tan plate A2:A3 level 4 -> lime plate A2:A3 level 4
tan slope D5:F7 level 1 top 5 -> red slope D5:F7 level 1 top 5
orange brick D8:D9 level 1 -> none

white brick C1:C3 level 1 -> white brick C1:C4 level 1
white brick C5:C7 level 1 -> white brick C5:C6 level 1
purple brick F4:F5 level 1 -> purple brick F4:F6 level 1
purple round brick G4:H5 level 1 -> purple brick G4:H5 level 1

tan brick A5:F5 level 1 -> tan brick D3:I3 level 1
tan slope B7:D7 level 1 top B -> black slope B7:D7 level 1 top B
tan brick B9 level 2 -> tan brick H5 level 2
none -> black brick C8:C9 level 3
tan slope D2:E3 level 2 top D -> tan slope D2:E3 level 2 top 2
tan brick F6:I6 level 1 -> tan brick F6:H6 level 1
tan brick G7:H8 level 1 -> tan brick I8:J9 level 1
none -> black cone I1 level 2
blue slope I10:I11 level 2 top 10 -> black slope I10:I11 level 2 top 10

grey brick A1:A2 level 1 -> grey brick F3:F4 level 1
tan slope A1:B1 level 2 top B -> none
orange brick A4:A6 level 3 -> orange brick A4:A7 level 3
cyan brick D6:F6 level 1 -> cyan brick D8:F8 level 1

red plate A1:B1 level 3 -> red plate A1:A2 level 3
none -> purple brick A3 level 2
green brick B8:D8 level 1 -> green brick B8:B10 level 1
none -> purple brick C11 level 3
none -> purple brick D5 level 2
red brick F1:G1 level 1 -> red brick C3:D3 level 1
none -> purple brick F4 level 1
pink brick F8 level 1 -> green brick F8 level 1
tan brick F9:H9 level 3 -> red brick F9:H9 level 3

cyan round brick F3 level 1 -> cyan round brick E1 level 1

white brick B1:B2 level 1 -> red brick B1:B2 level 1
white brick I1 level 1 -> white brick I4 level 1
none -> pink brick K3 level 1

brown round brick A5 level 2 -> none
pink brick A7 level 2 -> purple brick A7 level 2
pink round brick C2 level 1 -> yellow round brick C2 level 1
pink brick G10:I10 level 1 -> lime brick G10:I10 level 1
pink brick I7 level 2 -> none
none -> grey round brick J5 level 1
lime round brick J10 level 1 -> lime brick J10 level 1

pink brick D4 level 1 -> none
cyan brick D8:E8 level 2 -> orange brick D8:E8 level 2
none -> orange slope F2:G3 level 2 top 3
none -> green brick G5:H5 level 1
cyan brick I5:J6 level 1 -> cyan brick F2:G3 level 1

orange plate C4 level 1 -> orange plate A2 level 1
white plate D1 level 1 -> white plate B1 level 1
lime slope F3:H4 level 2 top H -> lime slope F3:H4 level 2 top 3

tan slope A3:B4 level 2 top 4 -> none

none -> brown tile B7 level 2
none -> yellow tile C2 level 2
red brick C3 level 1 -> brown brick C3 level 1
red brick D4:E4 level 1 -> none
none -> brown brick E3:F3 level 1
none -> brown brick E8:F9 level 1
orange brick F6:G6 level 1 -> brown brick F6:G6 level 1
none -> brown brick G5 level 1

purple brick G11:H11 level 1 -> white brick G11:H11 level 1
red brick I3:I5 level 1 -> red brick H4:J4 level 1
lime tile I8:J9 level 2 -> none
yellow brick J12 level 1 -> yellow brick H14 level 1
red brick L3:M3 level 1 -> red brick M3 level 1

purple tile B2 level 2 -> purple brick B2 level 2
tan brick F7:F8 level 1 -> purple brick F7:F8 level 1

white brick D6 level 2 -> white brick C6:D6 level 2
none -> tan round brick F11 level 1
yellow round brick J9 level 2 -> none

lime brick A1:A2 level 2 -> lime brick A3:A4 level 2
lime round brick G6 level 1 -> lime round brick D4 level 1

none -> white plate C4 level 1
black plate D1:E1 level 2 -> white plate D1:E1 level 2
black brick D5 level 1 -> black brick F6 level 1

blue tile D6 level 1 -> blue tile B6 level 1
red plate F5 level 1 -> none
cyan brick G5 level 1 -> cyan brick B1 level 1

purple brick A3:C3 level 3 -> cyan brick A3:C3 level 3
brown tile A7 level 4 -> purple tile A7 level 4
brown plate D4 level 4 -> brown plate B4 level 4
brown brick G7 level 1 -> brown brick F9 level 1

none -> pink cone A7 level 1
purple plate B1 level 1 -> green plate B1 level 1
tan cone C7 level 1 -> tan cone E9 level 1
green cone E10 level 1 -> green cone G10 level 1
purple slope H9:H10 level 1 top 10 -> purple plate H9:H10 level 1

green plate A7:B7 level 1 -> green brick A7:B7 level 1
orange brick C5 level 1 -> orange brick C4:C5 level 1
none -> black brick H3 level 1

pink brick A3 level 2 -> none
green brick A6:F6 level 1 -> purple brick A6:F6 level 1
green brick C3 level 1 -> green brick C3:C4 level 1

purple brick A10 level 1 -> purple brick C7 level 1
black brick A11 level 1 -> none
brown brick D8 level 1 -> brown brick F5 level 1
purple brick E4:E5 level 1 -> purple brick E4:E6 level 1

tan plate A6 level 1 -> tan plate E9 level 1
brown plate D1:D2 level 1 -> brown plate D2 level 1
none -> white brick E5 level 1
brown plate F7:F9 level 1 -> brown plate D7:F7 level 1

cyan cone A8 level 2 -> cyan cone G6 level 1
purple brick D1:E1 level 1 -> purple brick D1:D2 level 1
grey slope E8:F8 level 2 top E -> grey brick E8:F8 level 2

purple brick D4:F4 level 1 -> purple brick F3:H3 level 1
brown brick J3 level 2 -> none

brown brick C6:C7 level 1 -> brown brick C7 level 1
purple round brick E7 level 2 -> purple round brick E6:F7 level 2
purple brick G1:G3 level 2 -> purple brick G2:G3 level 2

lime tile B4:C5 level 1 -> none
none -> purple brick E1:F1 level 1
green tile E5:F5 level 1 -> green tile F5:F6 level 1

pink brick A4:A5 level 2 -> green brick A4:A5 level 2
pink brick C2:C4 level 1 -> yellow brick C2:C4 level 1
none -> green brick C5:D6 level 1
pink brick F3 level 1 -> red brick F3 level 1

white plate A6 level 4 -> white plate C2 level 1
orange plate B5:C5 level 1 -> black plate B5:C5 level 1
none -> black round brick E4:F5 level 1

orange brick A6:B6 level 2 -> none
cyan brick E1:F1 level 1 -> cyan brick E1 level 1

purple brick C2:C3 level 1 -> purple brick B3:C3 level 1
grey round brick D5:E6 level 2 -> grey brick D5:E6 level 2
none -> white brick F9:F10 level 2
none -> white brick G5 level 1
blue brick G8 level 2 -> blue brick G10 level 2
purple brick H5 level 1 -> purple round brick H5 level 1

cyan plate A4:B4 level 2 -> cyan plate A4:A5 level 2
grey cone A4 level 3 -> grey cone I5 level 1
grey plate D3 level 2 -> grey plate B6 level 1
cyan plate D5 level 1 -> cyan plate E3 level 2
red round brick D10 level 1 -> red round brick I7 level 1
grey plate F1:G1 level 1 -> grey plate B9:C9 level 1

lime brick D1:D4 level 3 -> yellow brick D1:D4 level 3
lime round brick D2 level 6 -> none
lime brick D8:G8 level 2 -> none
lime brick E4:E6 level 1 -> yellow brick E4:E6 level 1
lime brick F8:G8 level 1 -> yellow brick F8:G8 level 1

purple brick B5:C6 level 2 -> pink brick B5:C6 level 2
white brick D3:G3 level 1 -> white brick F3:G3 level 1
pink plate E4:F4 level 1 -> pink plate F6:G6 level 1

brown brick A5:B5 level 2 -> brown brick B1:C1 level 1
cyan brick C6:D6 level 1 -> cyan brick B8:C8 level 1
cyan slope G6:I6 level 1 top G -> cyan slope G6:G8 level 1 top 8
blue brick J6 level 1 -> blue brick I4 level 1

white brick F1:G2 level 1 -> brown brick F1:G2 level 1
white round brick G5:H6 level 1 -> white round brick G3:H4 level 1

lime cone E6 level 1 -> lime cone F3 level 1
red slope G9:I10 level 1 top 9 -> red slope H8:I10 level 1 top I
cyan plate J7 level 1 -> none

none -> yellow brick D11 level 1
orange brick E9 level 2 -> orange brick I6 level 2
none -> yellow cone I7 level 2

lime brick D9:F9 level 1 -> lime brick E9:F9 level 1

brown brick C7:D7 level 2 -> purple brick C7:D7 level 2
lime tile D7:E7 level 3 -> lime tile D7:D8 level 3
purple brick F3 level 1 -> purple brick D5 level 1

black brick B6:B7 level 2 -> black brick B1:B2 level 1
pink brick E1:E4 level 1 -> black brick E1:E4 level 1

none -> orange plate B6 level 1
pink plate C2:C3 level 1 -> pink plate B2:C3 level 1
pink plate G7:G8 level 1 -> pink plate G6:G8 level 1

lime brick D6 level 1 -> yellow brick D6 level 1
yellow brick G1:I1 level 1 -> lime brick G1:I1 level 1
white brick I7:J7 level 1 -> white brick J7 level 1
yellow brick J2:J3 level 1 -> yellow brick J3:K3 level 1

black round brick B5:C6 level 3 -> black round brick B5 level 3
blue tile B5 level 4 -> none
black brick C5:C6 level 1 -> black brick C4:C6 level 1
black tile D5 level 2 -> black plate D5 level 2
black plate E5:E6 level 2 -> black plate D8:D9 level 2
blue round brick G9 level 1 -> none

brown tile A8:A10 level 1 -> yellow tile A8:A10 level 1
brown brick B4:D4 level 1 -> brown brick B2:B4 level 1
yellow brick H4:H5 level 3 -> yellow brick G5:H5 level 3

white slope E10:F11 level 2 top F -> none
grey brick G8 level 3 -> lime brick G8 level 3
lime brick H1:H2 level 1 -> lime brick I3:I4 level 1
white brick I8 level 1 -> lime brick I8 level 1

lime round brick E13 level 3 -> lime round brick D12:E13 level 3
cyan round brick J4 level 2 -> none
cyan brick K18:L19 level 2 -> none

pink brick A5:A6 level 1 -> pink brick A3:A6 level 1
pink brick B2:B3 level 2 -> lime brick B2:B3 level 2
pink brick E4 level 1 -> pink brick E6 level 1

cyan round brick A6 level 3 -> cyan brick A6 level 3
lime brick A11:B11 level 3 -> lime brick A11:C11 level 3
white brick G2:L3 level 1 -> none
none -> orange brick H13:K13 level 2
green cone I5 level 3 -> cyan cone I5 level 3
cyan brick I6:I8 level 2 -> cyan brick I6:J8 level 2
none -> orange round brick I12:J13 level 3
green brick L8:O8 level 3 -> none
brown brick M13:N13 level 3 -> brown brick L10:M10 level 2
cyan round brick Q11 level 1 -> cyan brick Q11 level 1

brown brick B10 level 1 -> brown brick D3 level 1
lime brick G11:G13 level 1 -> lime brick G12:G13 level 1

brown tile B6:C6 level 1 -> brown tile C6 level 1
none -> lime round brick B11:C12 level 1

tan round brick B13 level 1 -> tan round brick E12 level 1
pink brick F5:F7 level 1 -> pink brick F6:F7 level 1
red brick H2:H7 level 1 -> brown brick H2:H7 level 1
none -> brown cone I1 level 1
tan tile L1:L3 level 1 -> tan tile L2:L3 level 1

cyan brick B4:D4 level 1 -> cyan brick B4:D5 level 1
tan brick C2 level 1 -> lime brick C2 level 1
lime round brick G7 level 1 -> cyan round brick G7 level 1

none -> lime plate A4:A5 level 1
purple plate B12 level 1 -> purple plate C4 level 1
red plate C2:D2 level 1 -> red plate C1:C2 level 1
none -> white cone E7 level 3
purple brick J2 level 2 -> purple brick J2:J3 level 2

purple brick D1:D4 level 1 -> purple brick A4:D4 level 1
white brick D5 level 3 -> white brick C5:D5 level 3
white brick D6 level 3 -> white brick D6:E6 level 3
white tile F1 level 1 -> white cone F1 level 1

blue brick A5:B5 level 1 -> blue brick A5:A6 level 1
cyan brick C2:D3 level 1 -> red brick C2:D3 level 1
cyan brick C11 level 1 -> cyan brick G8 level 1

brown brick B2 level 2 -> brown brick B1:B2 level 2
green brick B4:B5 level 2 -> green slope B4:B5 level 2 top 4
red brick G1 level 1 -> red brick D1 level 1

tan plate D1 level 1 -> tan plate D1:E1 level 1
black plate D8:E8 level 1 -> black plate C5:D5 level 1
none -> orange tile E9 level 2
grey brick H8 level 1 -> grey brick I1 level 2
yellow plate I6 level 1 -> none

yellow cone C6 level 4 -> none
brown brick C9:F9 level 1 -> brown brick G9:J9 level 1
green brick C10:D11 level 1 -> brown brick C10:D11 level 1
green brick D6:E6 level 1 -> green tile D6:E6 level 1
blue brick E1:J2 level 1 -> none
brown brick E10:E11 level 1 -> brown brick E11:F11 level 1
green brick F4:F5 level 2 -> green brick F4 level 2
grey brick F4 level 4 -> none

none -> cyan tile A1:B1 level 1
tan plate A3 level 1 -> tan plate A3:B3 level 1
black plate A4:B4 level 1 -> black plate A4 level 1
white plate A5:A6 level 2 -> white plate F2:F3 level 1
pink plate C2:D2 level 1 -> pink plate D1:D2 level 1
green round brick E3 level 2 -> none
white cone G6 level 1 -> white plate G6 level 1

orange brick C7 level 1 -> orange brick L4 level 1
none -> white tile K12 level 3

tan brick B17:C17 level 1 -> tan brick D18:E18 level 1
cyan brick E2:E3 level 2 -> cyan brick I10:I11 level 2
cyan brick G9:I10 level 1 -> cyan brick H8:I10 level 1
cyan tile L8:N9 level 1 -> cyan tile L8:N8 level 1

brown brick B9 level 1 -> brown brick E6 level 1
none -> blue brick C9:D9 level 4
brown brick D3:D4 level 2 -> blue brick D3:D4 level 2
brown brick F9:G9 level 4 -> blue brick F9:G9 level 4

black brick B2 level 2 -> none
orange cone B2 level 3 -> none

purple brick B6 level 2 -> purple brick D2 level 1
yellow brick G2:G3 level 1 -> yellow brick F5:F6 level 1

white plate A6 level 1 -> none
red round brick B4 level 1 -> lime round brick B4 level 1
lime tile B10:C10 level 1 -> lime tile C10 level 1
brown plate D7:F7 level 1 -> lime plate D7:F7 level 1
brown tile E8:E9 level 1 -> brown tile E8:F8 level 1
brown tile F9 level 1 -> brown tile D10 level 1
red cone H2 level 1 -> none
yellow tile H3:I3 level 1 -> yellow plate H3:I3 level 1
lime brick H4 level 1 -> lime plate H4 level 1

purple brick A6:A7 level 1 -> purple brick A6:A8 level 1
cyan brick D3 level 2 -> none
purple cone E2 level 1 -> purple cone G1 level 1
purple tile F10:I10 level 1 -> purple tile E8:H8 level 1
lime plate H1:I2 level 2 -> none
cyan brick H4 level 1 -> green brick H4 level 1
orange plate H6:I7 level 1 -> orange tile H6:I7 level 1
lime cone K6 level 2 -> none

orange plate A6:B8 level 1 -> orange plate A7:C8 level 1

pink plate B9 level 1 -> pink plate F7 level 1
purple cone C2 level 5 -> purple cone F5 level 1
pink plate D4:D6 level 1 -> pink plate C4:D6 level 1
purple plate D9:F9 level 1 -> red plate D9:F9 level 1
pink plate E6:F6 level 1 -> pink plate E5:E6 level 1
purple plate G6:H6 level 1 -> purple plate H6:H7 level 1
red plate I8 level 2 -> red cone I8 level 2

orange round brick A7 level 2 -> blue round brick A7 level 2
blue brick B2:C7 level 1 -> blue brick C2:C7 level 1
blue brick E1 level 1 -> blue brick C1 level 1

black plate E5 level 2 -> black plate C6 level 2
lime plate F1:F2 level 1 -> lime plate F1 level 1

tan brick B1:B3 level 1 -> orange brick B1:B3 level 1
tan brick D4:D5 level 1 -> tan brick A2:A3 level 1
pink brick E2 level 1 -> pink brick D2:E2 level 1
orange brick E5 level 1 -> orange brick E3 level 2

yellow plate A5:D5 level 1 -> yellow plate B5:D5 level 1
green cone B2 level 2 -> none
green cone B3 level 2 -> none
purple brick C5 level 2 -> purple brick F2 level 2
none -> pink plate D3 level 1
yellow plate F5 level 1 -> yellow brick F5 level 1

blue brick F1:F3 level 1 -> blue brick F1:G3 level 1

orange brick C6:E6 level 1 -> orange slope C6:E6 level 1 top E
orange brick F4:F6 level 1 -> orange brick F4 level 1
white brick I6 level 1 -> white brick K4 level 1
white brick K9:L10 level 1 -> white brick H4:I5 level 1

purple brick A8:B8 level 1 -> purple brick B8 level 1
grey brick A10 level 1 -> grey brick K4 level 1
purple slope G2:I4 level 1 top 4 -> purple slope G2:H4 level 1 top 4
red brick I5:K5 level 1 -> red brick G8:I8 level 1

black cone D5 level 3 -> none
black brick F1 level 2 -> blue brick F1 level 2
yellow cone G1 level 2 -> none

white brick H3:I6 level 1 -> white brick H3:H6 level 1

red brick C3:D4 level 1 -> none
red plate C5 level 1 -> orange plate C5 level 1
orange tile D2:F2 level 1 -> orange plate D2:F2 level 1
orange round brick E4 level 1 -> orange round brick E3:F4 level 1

★ ★ ★ ★ ★ ★ ★

> WORK TASK: All lines above from the one containing "yellow brick J12" to the one containing "purple brick G1:G3" must be repeated exactly, both lines included, and no others.

> TASK OUTPUT:
yellow brick J12 level 1 -> yellow brick H14 level 1
red brick L3:M3 level 1 -> red brick M3 level 1

purple tile B2 level 2 -> purple brick B2 level 2
tan brick F7:F8 level 1 -> purple brick F7:F8 level 1

white brick D6 level 2 -> white brick C6:D6 level 2
none -> tan round brick F11 level 1
yellow round brick J9 level 2 -> none

lime brick A1:A2 level 2 -> lime brick A3:A4 level 2
lime round brick G6 level 1 -> lime round brick D4 level 1

none -> white plate C4 level 1
black plate D1:E1 level 2 -> white plate D1:E1 level 2
black brick D5 level 1 -> black brick F6 level 1

blue tile D6 level 1 -> blue tile B6 level 1
red plate F5 level 1 -> none
cyan brick G5 level 1 -> cyan brick B1 level 1

purple brick A3:C3 level 3 -> cyan brick A3:C3 level 3
brown tile A7 level 4 -> purple tile A7 level 4
brown plate D4 level 4 -> brown plate B4 level 4
brown brick G7 level 1 -> brown brick F9 level 1

none -> pink cone A7 level 1
purple plate B1 level 1 -> green plate B1 level 1
tan cone C7 level 1 -> tan cone E9 level 1
green cone E10 level 1 -> green cone G10 level 1
purple slope H9:H10 level 1 top 10 -> purple plate H9:H10 level 1

green plate A7:B7 level 1 -> green brick A7:B7 level 1
orange brick C5 level 1 -> orange brick C4:C5 level 1
none -> black brick H3 level 1

pink brick A3 level 2 -> none
green brick A6:F6 level 1 -> purple brick A6:F6 level 1
green brick C3 level 1 -> green brick C3:C4 level 1

purple brick A10 level 1 -> purple brick C7 level 1
black brick A11 level 1 -> none
brown brick D8 level 1 -> brown brick F5 level 1
purple brick E4:E5 level 1 -> purple brick E4:E6 level 1

tan plate A6 level 1 -> tan plate E9 level 1
brown plate D1:D2 level 1 -> brown plate D2 level 1
none -> white brick E5 level 1
brown plate F7:F9 level 1 -> brown plate D7:F7 level 1

cyan cone A8 level 2 -> cyan cone G6 level 1
purple brick D1:E1 level 1 -> purple brick D1:D2 level 1
grey slope E8:F8 level 2 top E -> grey brick E8:F8 level 2

purple brick D4:F4 level 1 -> purple brick F3:H3 level 1
brown brick J3 level 2 -> none

brown brick C6:C7 level 1 -> brown brick C7 level 1
purple round brick E7 level 2 -> purple round brick E6:F7 level 2
purple brick G1:G3 level 2 -> purple brick G2:G3 level 2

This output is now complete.